**Exercise aim**.
Find every line in the items below that contains the string "shortInstrumentName" and copy each of those lines in full. Matching is case-sensitive.
# # # # # # #
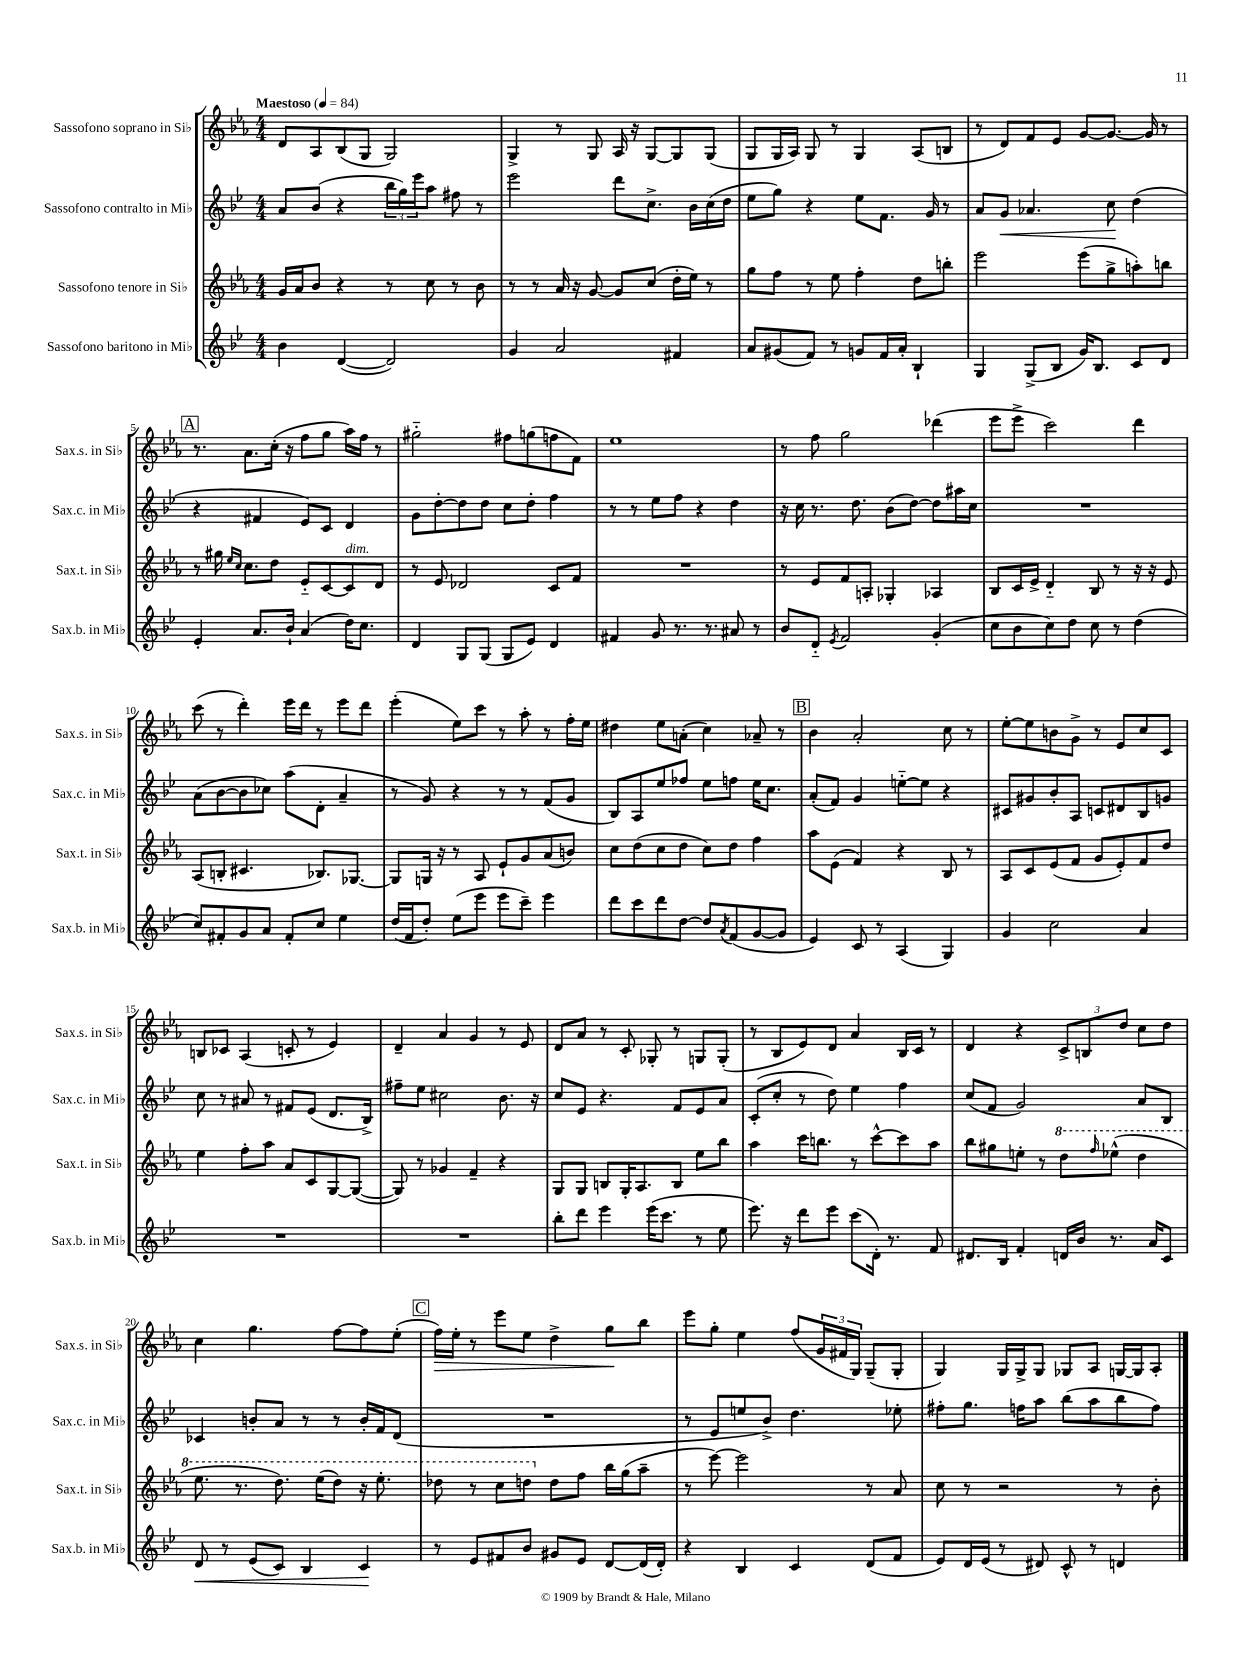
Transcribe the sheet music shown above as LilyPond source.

<<
\new StaffGroup <<
\new Staff = "s0" \with { instrumentName = "Sassofono soprano in Sib" shortInstrumentName = "Sax.s. in Sib" } {
    \clef treble \key ees \major \numericTimeSignature \time 4/4 \tempo "Maestoso" 4 = 84
    d'8 aes8 bes8( g8 g2) |
    g4-> r8 g8 aes16 r16 g8~ g8 g8( |
    g8 g16 aes16) g8 r8 g4 aes8( b8 |
    r8 d'8) f'8 ees'8 g'8~ g'8.~ g'16 r8 |
    \mark \markup { \box "A" } r8. aes'8. c''16-.( r16 f''8 g''8 aes''16) f''16 r8 |
    gis''2-_ fis''8 g''8( f''8 f'8) |
    ees''1 |
    r8 f''8 g''2 des'''4( |
    ees'''8 ees'''8-> c'''2) d'''4 |
    c'''8( r8 d'''4-.) ees'''16 d'''16 r8 ees'''8 d'''8 |
    ees'''4-.( ees''8) c'''8 r8 aes''8-. r8 f''16-. ees''16 |
    dis''4 ees''8 a'8-.( c''4) aes'8-- r8 |
    \mark \markup { \box "B" } bes'4 aes'2-. c''8 r8 |
    ees''8~-. ees''8 b'8 g'8-> r8 ees'8 c''8 c'8 |
    b8 ces'8 aes4( c'8-. r8 ees'4) |
    d'4-- aes'4 g'4 r8 ees'8 |
    d'8 aes'8 r8 c'8-. ges8-. r8 g8 g8-.( |
    r8 bes8 ees'8) d'8 aes'4 bes16 c'16 r8 |
    d'4 r4 \tuplet 3/2 { c'8-> b8 d''8 } c''8 d''8 |
    c''4 g''4. f''8~ f''8 ees''8-.( |
    \mark \markup { \box "C" } f''16\>) ees''16-. r8 ees'''8 ees''8 d''4-> g''8\! bes''8 |
    ees'''8 g''8-. ees''4 f''8( \tuplet 3/2 { g'16 fis'16 g16) } g8--( g8-. |
    g4) g16 g16-> g8 ges8 aes8 g16~ g16 aes8-. \bar "|." |
}
\new Staff = "s1" \with { instrumentName = "Sassofono contralto in Mib" shortInstrumentName = "Sax.c. in Mib" } {
    \clef treble \key bes \major \numericTimeSignature \time 4/4
    a'8 bes'8( r4 \tuplet 3/2 { bes''16 g''16) ees'''16 } a''8 fis''8 r8 |
    ees'''2 d'''8 c''8.-> bes'16 c''16( d''16 |
    ees''8 g''8) r4 ees''8 f'8. g'16 r8 |
    a'8 g'8\< aes'4. c''8\! d''4( |
    \mark \markup { \box "A" } r4 fis'4 ees'8) c'8 d'4 |
    g'8 d''8~-. d''8 d''8 c''8 d''8-. f''4 |
    r8 r8 ees''8 f''8 r4 d''4 |
    r16 c''16 r8. d''8. bes'8( d''8~) d''8 ais''16 c''16 |
    R1 |
    a'8( bes'8~ bes'8 ces''8) a''8( d'8-. a'4-- |
    r8 g'8) r4 r8 r8 f'8( g'8 |
    bes8) a8 ees''8 fes''8 ees''8 f''8 ees''16 c''8. |
    \mark \markup { \box "B" } a'8-.( f'8) g'4 e''8~-_ e''8 r4 |
    cis'8 gis'8 bes'8-. a8 c'8 dis'8 bes8 g'8 |
    c''8 r8 ais'8 r8 fis'8 ees'8( d'8. bes16->) |
    fis''8-- ees''8 cis''2 bes'8. r16 |
    c''8 ees'8 r4. f'8 ees'8 a'8 |
    c'8-.( c''8-. r8 d''8) ees''4 f''4 |
    c''8( f'8 g'2) a'8 bes8 |
    ces'4 b'8-. a'8 r8 r8 b'16-. f'16 d'8( |
    \mark \markup { \box "C" } R1 |
    r8 ees'8 e''8 bes'8->) d''4. ees''8-. |
    fis''8-. g''8. f''16 a''8 bes''8( a''8 bes''8 f''8) \bar "|." |
}
\new Staff = "s2" \with { instrumentName = "Sassofono tenore in Sib" shortInstrumentName = "Sax.t. in Sib" } {
    \clef treble \key ees \major \numericTimeSignature \time 4/4
    g'16 aes'16 bes'8 r4 r8 c''8 r8 bes'8 |
    r8 r8 aes'16 r16 g'8~ g'8 c''8( d''16-. ees''16) r8 |
    g''8 f''8 r8 ees''8 f''4-. d''8 b''8-. |
    ees'''2 ees'''8( g''8-> a''8-.) b''8 |
    \mark \markup { \box "A" } r8 gis''16 \grace { ees''16 c''16 } c''8. d''8 ees'8-_ c'8~ c'8^\markup { \italic "dim." } d'8 |
    r8 ees'8 des'2 c'8 f'8 |
    R1 |
    r8 ees'8 f'8 a8-. ges4-. aes4 |
    bes8 c'16 ees'16-> d'4-_ bes8 r8 r16 r16 ees'8 |
    aes8( b8-. cis'4. bes8.) ges8.~ |
    ges8 g16 r16 r8 aes8 ees'8-! g'8 aes'8( b'8) |
    c''8 d''8( c''8 d''8 c''8) d''8 f''4 |
    \mark \markup { \box "B" } aes''8 ees'8( f'4) r4 bes8 r8 |
    aes8 c'8 ees'8( f'8 g'8 ees'8-.) f'8 d''8 |
    ees''4 f''8-. aes''8 aes'8 c'8 g8~ g8~( |
    g8) r8 ges'4 f'4-- r4 |
    g8 g8 b8 g16-. aes8. b8 ees''8 bes''8 |
    aes''4 c'''16 b''8. r8 c'''8~-^ c'''8 aes''8 |
    bes''8 gis''8 e''8-. r8 \ottava #1 d'''8 \grace { f'''16 } ees'''!8-^( d'''4 |
    ees'''8. r8. d'''8.) ees'''16( d'''8) r16 ees'''8.-. |
    \mark \markup { \box "C" } des'''8 r8 c'''8 d'''8 \ottava #0 d''8 f''8 bes''16 g''16( aes''8-- |
    r8 ees'''8~) ees'''2 r8 aes'8 |
    c''8 r8 r2 r8 bes'8-. \bar "|." |
}
\new Staff = "s3" \with { instrumentName = "Sassofono baritono in Mib" shortInstrumentName = "Sax.b. in Mib" } {
    \clef treble \key bes \major \numericTimeSignature \time 4/4
    bes'4 d'4~( d'2) |
    g'4 a'2 fis'4 |
    a'8 gis'8( f'8) r8 g'8 f'16 a'16-. bes4-! |
    g4 g8->( bes8 g'16) bes8. c'8 d'8 |
    \mark \markup { \box "A" } ees'4-. a'8. bes'16-! a'4( d''16) c''8. |
    d'4 g8 g8( g8 ees'8) d'4 |
    fis'4 g'8 r8. r8. ais'8 r8 |
    bes'8 d'8-_ \acciaccatura { ees'8 } f'2 g'4-.( |
    c''8 bes'8 c''8) d''8 c''8 r8 d''4( |
    c''8) fis'8-. g'8 a'8 fis'8-. c''8 ees''4 |
    d''16( f'16 d''8-.) ees''8( ees'''8 ees'''8 c'''8--) ees'''4 |
    d'''8 c'''8 d'''8 d''8~ d''8 \acciaccatura { a'8 } f'8( g'8~ g'8 |
    \mark \markup { \box "B" } ees'4) c'8 r8 a4( g4) |
    g'4 c''2 a'4 |
    R1 |
    R1 |
    bes''8-. d'''8 ees'''4 ees'''16( c'''8. r8 ees''8 |
    ees'''8.) r16 d'''8 ees'''8 c'''8( d'16-.) r8. f'8 |
    dis'8. bes16 f'4-. d'16 bes'16 r8. a'16 c'8 |
    d'8\< r8 ees'8( c'8) bes4 c'4\! |
    \mark \markup { \box "C" } r8 ees'8 fis'8 bes'8 gis'8 ees'8 d'8~ d'16( d'16-.) |
    r4 bes4 c'4 d'8( f'8 |
    ees'8) d'16 ees'16( r8 dis'8) c'8-^ r8 d'4 \bar "|." |
}
>>
>>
# # # # # # #
**Problem solution**.
\new Staff = "s0" \with { instrumentName = "Sassofono soprano in Sib" shortInstrumentName = "Sax.s. in Sib" } {
\new Staff = "s1" \with { instrumentName = "Sassofono contralto in Mib" shortInstrumentName = "Sax.c. in Mib" } {
\new Staff = "s2" \with { instrumentName = "Sassofono tenore in Sib" shortInstrumentName = "Sax.t. in Sib" } {
\new Staff = "s3" \with { instrumentName = "Sassofono baritono in Mib" shortInstrumentName = "Sax.b. in Mib" } {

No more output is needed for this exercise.